YOUR OBJECTIVE - Each entry is to be restated word for word, with nothing omitted.

PROVIDED DATA -
****

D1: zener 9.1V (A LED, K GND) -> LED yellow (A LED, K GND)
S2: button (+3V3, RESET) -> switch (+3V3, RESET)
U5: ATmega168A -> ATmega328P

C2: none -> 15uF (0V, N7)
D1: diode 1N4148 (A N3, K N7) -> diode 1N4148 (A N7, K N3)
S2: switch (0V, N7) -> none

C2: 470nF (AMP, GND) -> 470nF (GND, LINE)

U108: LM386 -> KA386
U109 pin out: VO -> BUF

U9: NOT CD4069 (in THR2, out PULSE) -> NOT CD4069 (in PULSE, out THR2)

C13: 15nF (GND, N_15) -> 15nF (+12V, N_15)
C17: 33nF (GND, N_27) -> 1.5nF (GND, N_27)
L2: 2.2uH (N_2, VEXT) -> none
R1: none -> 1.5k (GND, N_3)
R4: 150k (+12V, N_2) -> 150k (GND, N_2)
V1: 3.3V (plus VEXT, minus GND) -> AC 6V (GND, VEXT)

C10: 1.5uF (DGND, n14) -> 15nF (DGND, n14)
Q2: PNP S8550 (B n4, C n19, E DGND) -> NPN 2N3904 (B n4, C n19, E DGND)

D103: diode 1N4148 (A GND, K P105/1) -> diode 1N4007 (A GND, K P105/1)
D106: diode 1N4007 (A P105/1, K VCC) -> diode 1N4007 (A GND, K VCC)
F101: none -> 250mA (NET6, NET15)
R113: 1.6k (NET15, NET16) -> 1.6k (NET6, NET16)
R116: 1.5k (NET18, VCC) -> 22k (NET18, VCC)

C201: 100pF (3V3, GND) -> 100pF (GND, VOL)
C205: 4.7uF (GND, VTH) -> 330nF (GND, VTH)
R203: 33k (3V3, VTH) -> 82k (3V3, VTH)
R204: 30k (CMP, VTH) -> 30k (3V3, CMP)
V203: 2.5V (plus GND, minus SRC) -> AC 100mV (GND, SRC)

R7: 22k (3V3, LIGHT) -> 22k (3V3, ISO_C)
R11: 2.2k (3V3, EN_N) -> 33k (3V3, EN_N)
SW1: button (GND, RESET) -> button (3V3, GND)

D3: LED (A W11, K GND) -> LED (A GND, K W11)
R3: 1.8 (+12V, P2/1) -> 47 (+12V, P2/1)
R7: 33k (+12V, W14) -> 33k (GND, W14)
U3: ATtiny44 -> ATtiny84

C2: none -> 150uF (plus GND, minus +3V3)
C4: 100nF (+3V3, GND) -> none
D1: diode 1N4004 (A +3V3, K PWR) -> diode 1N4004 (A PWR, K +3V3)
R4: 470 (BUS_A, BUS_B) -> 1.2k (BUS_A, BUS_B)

****

EXERCISE SOLUTION -
D1: zener 9.1V (A LED, K GND) -> LED yellow (A LED, K GND)
S2: button (+3V3, RESET) -> switch (+3V3, RESET)
U5: ATmega168A -> ATmega328P

C2: none -> 15uF (0V, N7)
D1: diode 1N4148 (A N3, K N7) -> diode 1N4148 (A N7, K N3)
S2: switch (0V, N7) -> none

C2: 470nF (AMP, GND) -> 470nF (GND, LINE)

U108: LM386 -> KA386
U109 pin out: VO -> BUF

U9: NOT CD4069 (in THR2, out PULSE) -> NOT CD4069 (in PULSE, out THR2)

C13: 15nF (GND, N_15) -> 15nF (+12V, N_15)
C17: 33nF (GND, N_27) -> 1.5nF (GND, N_27)
L2: 2.2uH (N_2, VEXT) -> none
R1: none -> 1.5k (GND, N_3)
R4: 150k (+12V, N_2) -> 150k (GND, N_2)
V1: 3.3V (plus VEXT, minus GND) -> AC 6V (GND, VEXT)

C10: 1.5uF (DGND, n14) -> 15nF (DGND, n14)
Q2: PNP S8550 (B n4, C n19, E DGND) -> NPN 2N3904 (B n4, C n19, E DGND)

D103: diode 1N4148 (A GND, K P105/1) -> diode 1N4007 (A GND, K P105/1)
D106: diode 1N4007 (A P105/1, K VCC) -> diode 1N4007 (A GND, K VCC)
F101: none -> 250mA (NET6, NET15)
R113: 1.6k (NET15, NET16) -> 1.6k (NET6, NET16)
R116: 1.5k (NET18, VCC) -> 22k (NET18, VCC)

C201: 100pF (3V3, GND) -> 100pF (GND, VOL)
C205: 4.7uF (GND, VTH) -> 330nF (GND, VTH)
R203: 33k (3V3, VTH) -> 82k (3V3, VTH)
R204: 30k (CMP, VTH) -> 30k (3V3, CMP)
V203: 2.5V (plus GND, minus SRC) -> AC 100mV (GND, SRC)

R7: 22k (3V3, LIGHT) -> 22k (3V3, ISO_C)
R11: 2.2k (3V3, EN_N) -> 33k (3V3, EN_N)
SW1: button (GND, RESET) -> button (3V3, GND)

D3: LED (A W11, K GND) -> LED (A GND, K W11)
R3: 1.8 (+12V, P2/1) -> 47 (+12V, P2/1)
R7: 33k (+12V, W14) -> 33k (GND, W14)
U3: ATtiny44 -> ATtiny84

C2: none -> 150uF (plus GND, minus +3V3)
C4: 100nF (+3V3, GND) -> none
D1: diode 1N4004 (A +3V3, K PWR) -> diode 1N4004 (A PWR, K +3V3)
R4: 470 (BUS_A, BUS_B) -> 1.2k (BUS_A, BUS_B)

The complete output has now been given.